• What needs to be done:
Set down, please, exactly the lines below that run from the line with "R11: 360k (BR_R, COM) -> 360k (COM, VOL)" to the line with "Q6: NPN BD139", both lines included.

Stored dataset items
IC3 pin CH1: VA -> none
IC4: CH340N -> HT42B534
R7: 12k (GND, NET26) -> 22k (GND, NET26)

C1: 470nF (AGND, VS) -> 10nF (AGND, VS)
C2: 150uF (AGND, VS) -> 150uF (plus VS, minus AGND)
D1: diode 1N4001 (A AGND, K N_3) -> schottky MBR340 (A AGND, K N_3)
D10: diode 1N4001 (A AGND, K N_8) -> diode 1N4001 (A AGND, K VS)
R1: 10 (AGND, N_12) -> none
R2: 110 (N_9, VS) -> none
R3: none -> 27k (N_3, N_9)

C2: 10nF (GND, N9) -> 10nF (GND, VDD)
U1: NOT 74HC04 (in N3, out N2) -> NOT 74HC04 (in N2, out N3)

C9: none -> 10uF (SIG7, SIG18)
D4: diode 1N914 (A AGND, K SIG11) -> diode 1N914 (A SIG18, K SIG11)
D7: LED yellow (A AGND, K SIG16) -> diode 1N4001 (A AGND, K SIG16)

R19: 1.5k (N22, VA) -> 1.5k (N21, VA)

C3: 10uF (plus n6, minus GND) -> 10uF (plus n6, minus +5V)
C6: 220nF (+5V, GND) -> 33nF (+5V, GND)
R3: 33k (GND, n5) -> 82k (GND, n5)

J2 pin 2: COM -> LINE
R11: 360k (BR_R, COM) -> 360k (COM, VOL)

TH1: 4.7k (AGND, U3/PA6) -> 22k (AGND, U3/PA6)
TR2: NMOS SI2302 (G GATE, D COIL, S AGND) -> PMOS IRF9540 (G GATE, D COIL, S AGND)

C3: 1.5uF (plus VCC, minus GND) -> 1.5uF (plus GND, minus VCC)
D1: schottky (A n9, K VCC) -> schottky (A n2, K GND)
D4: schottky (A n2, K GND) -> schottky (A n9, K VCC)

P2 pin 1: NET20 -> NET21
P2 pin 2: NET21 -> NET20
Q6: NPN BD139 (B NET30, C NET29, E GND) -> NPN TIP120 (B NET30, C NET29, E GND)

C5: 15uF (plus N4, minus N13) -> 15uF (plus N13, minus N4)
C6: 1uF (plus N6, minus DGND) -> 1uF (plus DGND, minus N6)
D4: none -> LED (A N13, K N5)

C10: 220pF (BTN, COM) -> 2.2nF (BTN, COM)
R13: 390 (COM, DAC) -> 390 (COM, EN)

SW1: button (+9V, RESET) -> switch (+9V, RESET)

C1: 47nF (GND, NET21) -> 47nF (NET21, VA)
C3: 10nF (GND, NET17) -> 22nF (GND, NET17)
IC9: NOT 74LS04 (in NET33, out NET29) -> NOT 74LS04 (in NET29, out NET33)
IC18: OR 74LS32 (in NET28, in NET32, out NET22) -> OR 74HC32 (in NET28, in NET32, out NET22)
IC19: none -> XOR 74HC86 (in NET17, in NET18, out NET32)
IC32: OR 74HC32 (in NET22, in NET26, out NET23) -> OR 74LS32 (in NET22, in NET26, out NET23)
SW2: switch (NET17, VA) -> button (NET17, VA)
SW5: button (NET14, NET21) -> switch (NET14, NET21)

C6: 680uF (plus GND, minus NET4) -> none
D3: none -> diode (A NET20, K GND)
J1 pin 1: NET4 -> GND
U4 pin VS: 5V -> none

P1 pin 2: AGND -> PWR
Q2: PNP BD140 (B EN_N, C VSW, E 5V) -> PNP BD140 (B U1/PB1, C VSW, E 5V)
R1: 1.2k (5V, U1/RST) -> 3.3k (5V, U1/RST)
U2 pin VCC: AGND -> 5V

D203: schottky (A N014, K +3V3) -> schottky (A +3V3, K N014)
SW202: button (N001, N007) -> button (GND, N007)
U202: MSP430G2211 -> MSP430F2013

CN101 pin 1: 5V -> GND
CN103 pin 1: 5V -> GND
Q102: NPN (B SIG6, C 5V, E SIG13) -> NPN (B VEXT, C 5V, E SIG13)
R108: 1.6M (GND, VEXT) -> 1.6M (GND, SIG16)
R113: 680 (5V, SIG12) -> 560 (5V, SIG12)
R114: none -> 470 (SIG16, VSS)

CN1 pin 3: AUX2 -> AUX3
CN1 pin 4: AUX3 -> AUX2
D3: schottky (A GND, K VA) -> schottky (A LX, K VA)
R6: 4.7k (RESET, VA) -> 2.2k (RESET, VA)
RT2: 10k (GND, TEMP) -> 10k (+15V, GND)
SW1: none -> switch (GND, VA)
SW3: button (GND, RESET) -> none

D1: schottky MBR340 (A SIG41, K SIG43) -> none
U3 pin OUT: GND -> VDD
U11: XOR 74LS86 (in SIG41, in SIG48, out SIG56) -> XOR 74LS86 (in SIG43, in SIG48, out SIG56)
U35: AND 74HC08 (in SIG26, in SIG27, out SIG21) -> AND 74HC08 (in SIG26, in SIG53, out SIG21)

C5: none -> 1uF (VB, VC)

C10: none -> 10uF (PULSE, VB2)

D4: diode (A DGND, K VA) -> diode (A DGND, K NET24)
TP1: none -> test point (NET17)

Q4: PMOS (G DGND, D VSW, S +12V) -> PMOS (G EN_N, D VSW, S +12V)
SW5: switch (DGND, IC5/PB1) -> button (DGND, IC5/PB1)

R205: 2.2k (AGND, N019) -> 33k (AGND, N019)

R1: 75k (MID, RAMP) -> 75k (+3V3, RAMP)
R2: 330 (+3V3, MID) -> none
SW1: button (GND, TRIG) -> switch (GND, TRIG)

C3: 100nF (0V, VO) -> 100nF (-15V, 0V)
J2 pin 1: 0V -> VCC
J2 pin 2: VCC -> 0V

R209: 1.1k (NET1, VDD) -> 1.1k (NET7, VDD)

• Output for this exercise:
R11: 360k (BR_R, COM) -> 360k (COM, VOL)

TH1: 4.7k (AGND, U3/PA6) -> 22k (AGND, U3/PA6)
TR2: NMOS SI2302 (G GATE, D COIL, S AGND) -> PMOS IRF9540 (G GATE, D COIL, S AGND)

C3: 1.5uF (plus VCC, minus GND) -> 1.5uF (plus GND, minus VCC)
D1: schottky (A n9, K VCC) -> schottky (A n2, K GND)
D4: schottky (A n2, K GND) -> schottky (A n9, K VCC)

P2 pin 1: NET20 -> NET21
P2 pin 2: NET21 -> NET20
Q6: NPN BD139 (B NET30, C NET29, E GND) -> NPN TIP120 (B NET30, C NET29, E GND)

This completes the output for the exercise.